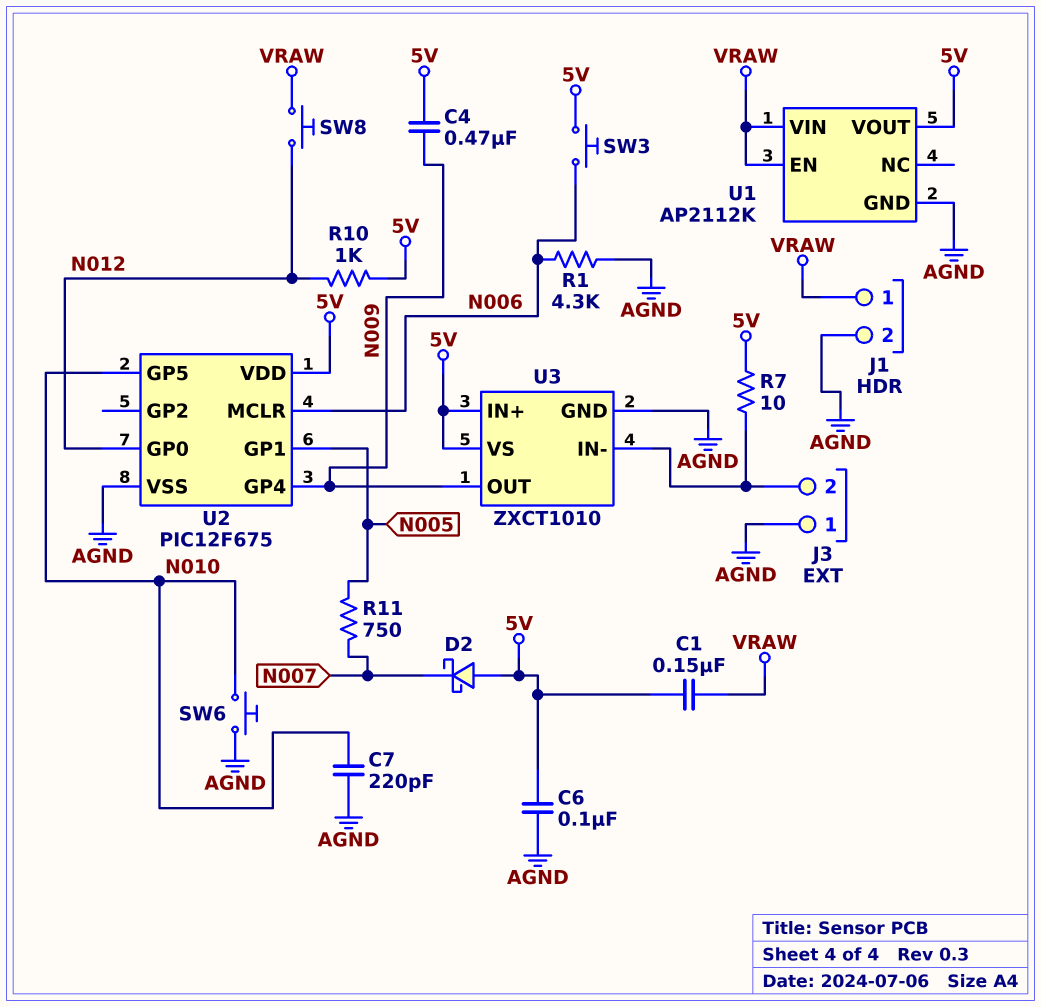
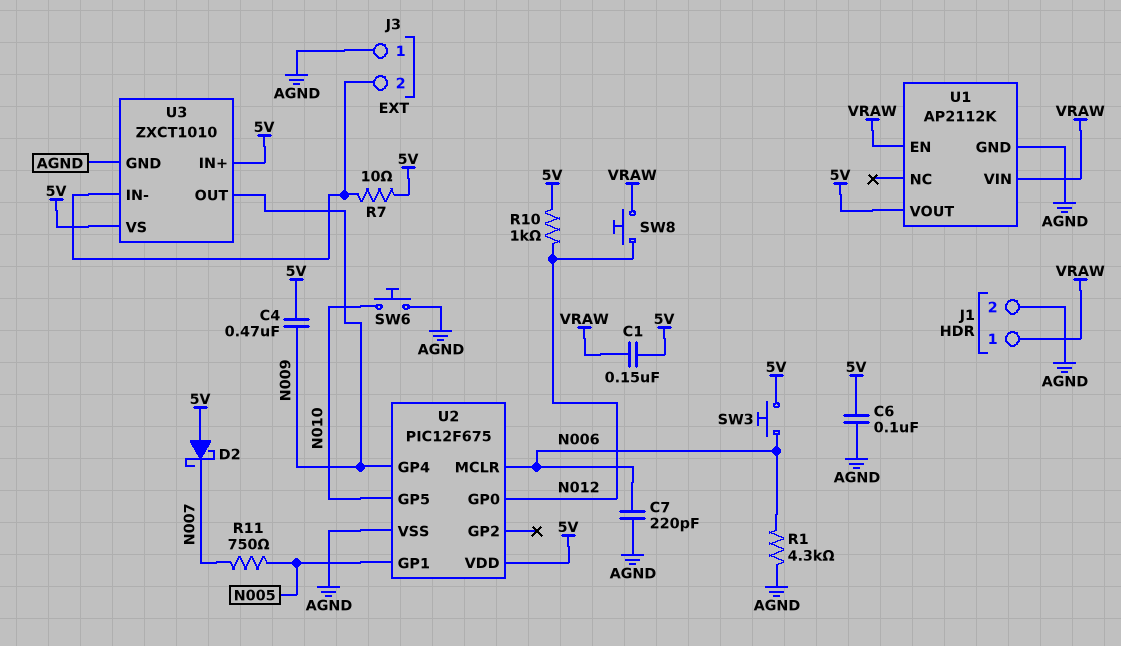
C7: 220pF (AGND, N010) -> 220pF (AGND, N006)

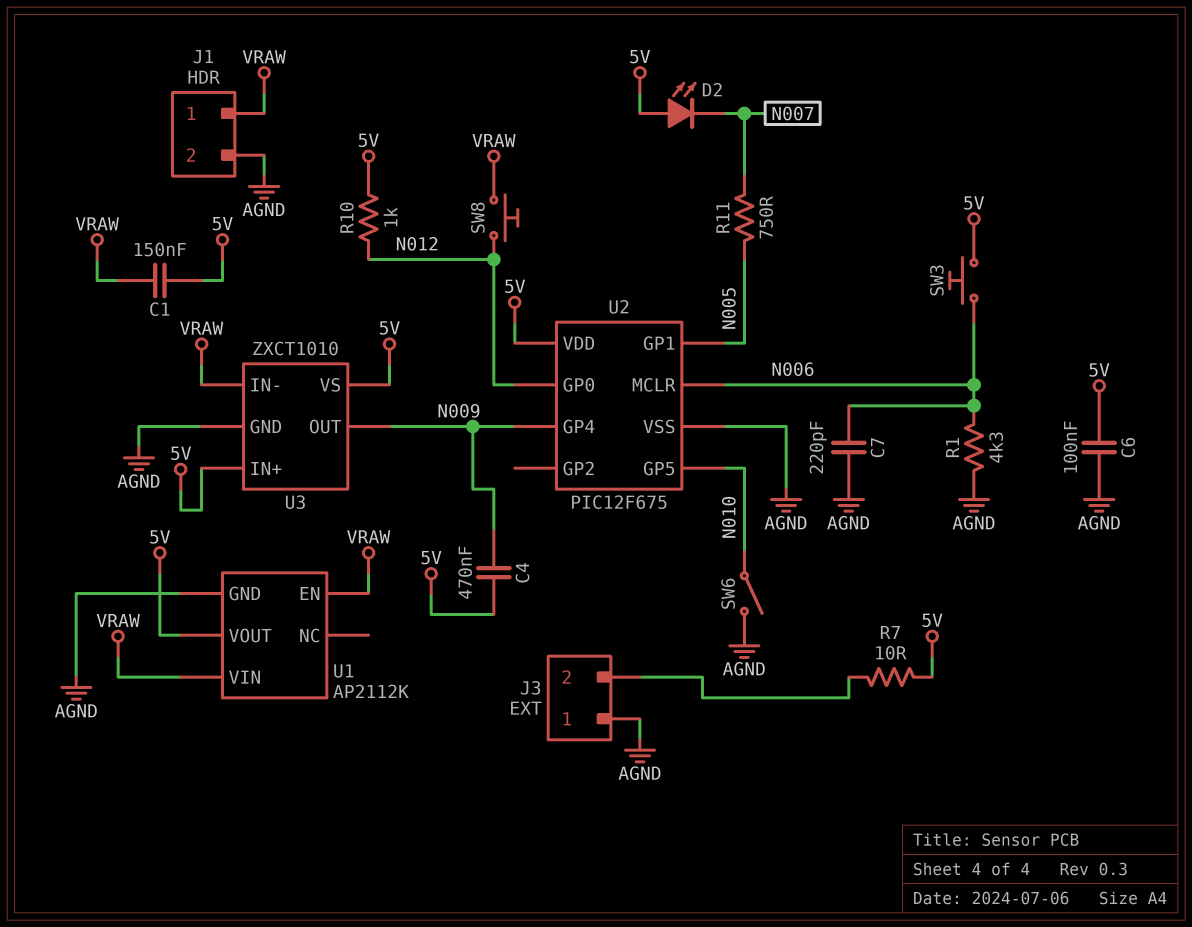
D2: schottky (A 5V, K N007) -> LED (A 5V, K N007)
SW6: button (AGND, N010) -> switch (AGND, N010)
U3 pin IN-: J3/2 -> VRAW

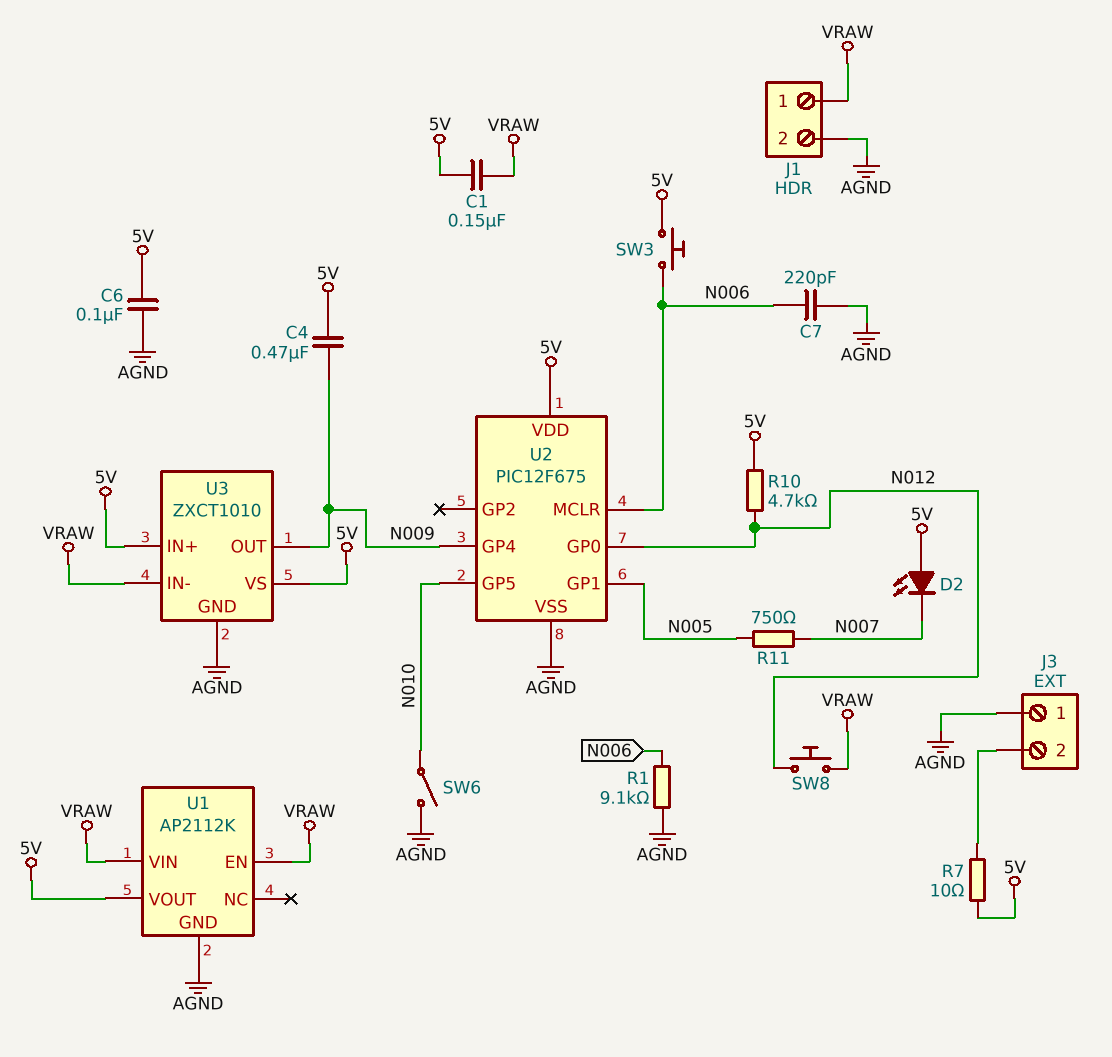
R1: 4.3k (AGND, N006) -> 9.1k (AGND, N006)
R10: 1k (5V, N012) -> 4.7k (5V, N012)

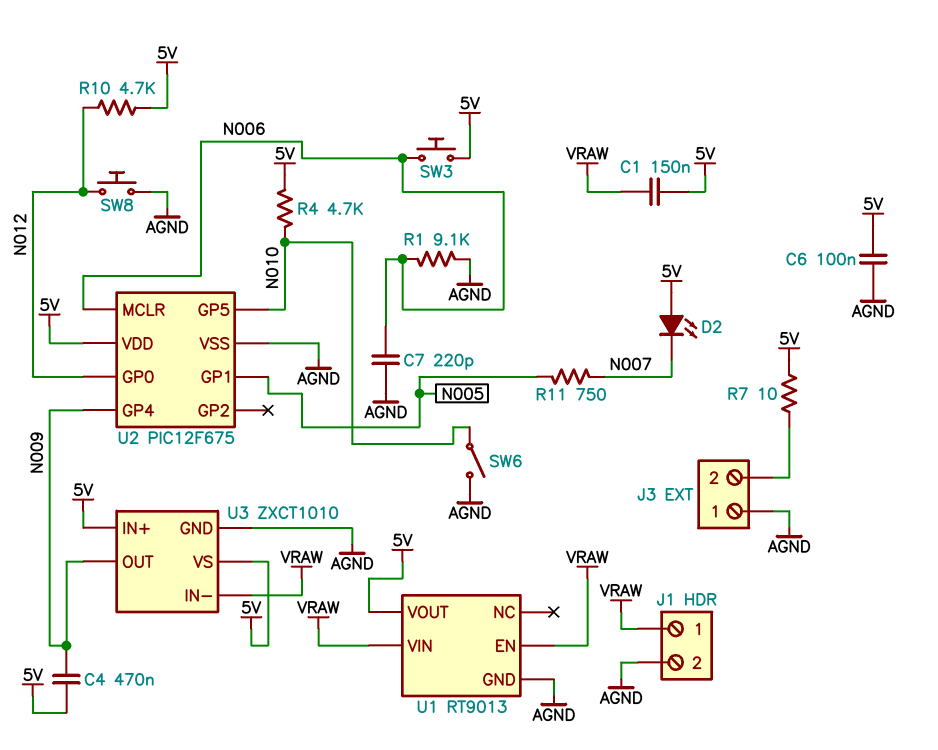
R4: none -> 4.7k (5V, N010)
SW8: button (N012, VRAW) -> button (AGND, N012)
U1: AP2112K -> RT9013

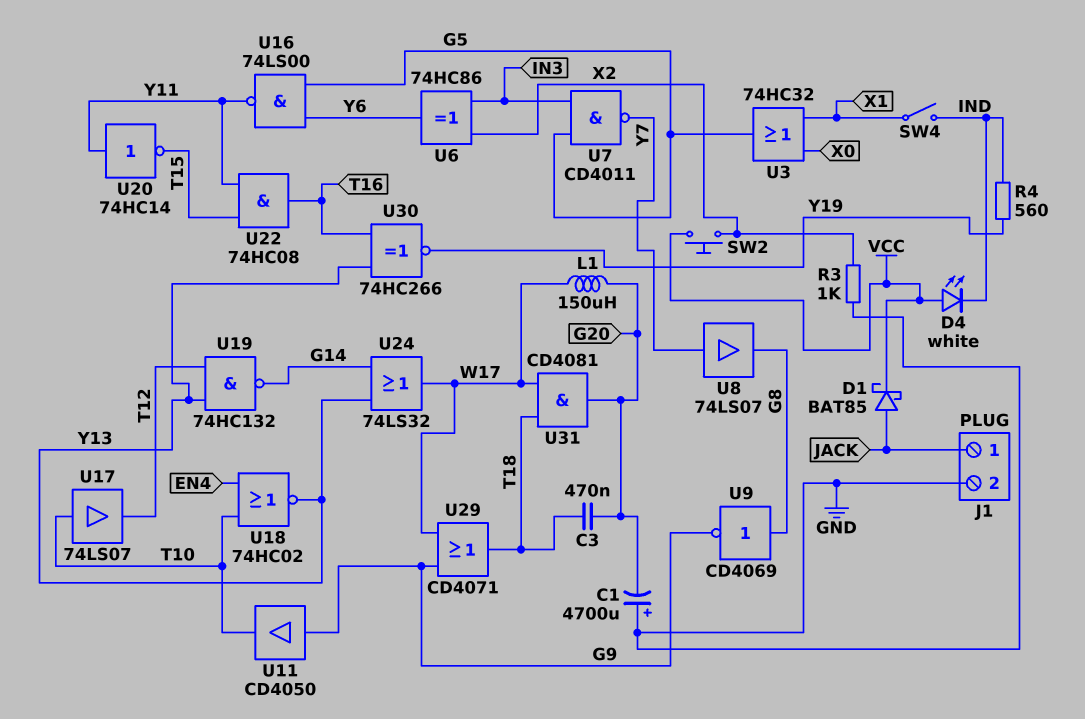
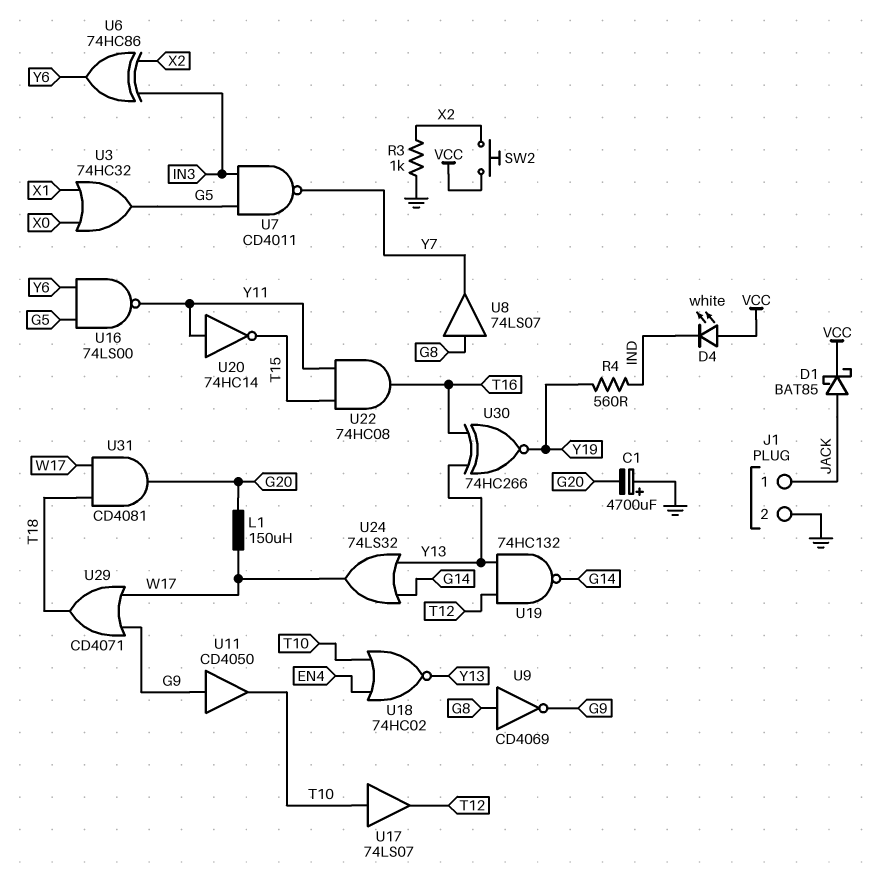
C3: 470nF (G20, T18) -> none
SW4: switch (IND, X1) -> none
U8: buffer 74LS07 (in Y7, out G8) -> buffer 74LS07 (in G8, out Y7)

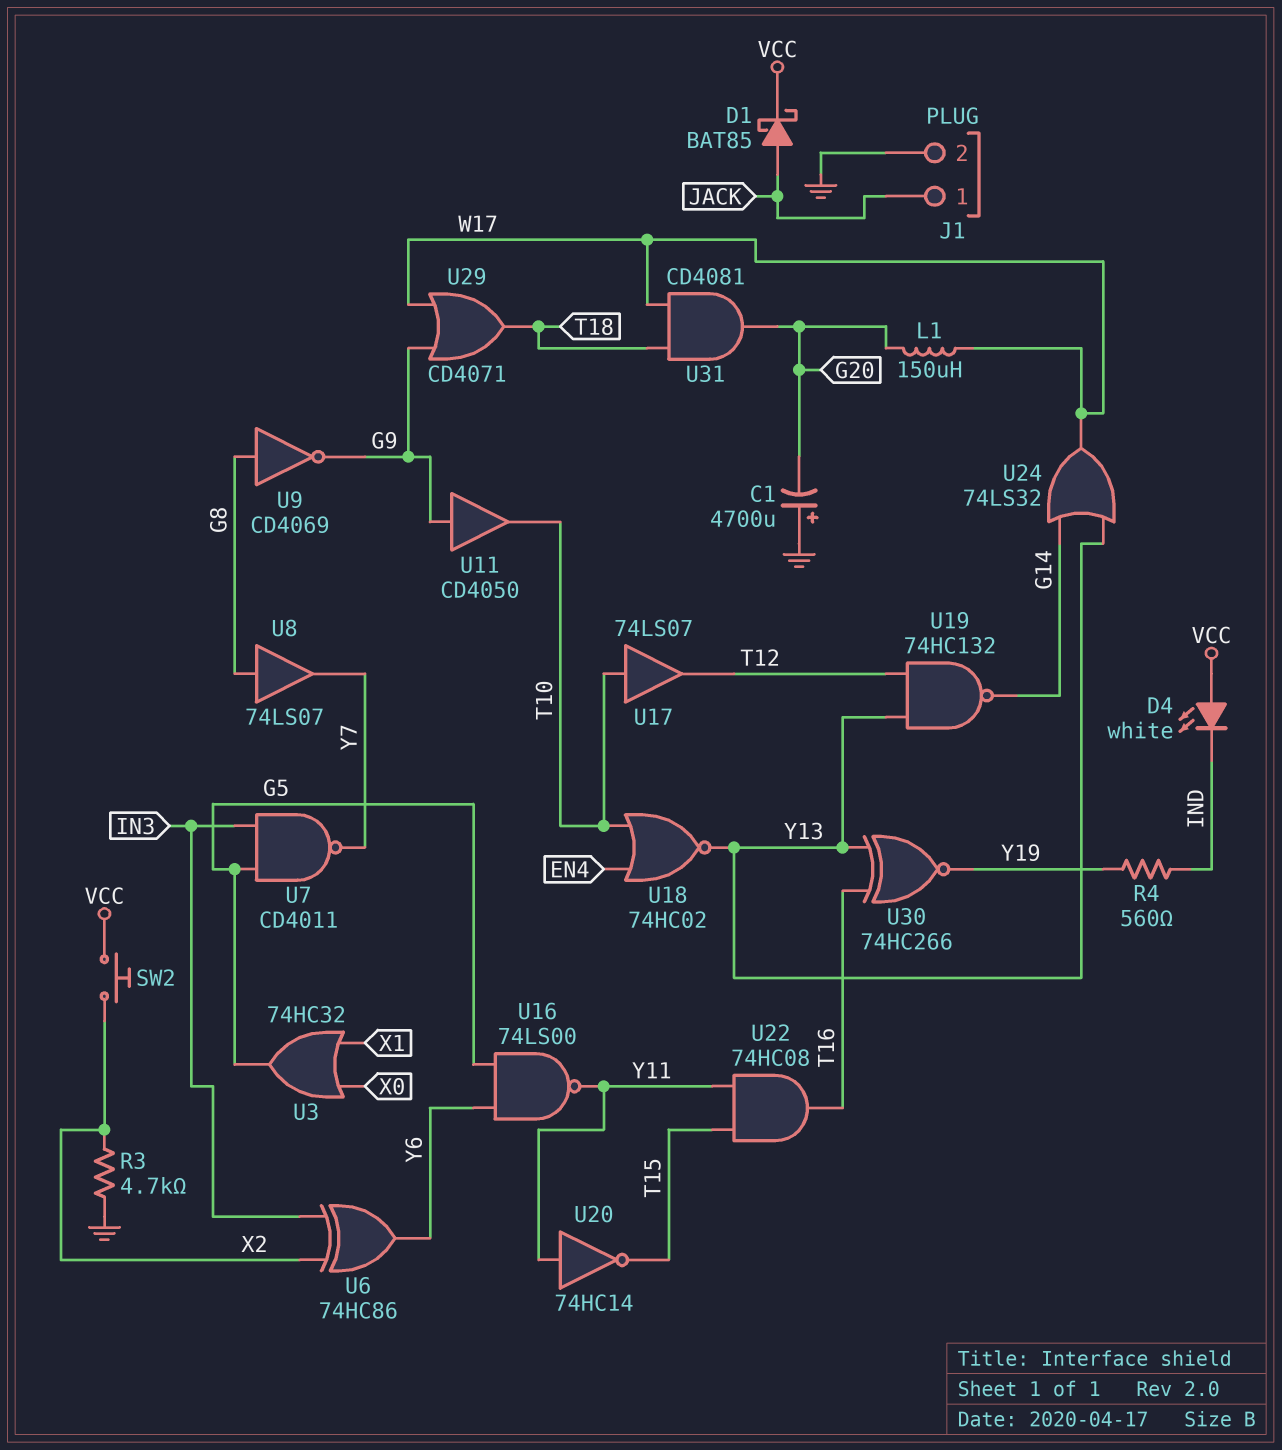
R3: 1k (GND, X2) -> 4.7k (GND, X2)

════════════════════

I would like the material repeated in full and exactly, with its images omitted.

> _EXERCISE SOLUTION_:
C7: 220pF (AGND, N010) -> 220pF (AGND, N006)

D2: schottky (A 5V, K N007) -> LED (A 5V, K N007)
SW6: button (AGND, N010) -> switch (AGND, N010)
U3 pin IN-: J3/2 -> VRAW

R1: 4.3k (AGND, N006) -> 9.1k (AGND, N006)
R10: 1k (5V, N012) -> 4.7k (5V, N012)

R4: none -> 4.7k (5V, N010)
SW8: button (N012, VRAW) -> button (AGND, N012)
U1: AP2112K -> RT9013

C3: 470nF (G20, T18) -> none
SW4: switch (IND, X1) -> none
U8: buffer 74LS07 (in Y7, out G8) -> buffer 74LS07 (in G8, out Y7)

R3: 1k (GND, X2) -> 4.7k (GND, X2)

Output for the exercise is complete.